§ **What to do**:
Read through the listing below and copy each line in which the word "insert" occurs.

§ **Information shown**:
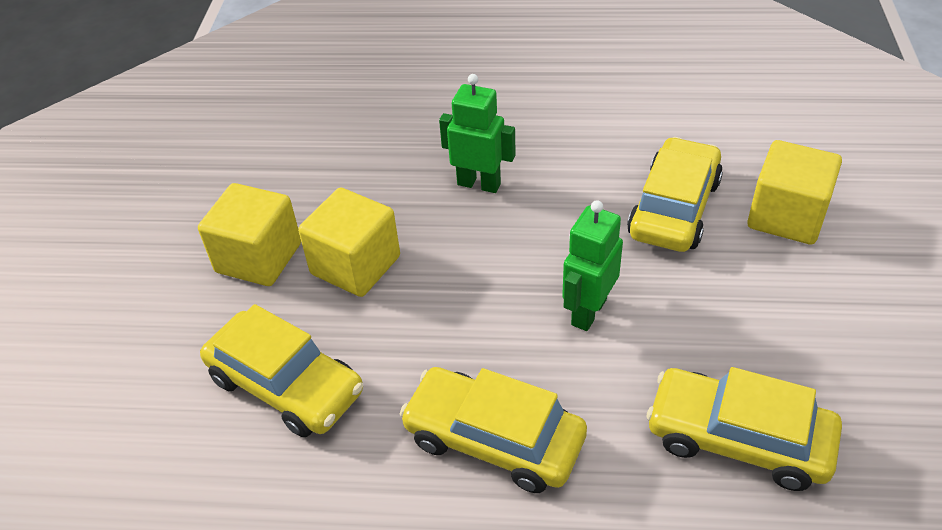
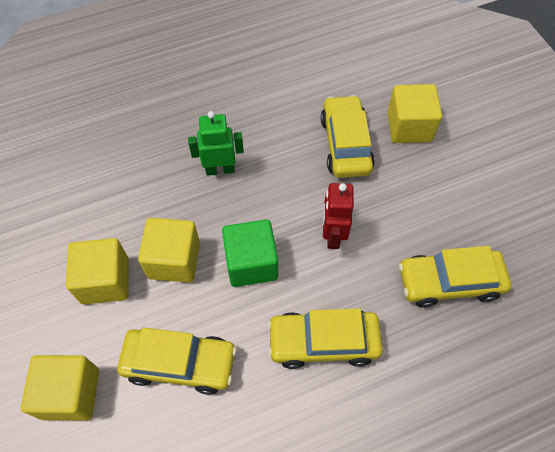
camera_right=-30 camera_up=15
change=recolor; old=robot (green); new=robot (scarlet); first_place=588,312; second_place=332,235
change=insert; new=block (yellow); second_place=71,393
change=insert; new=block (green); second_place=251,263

§ **Answer**:
change=insert; new=block (yellow); second_place=71,393
change=insert; new=block (green); second_place=251,263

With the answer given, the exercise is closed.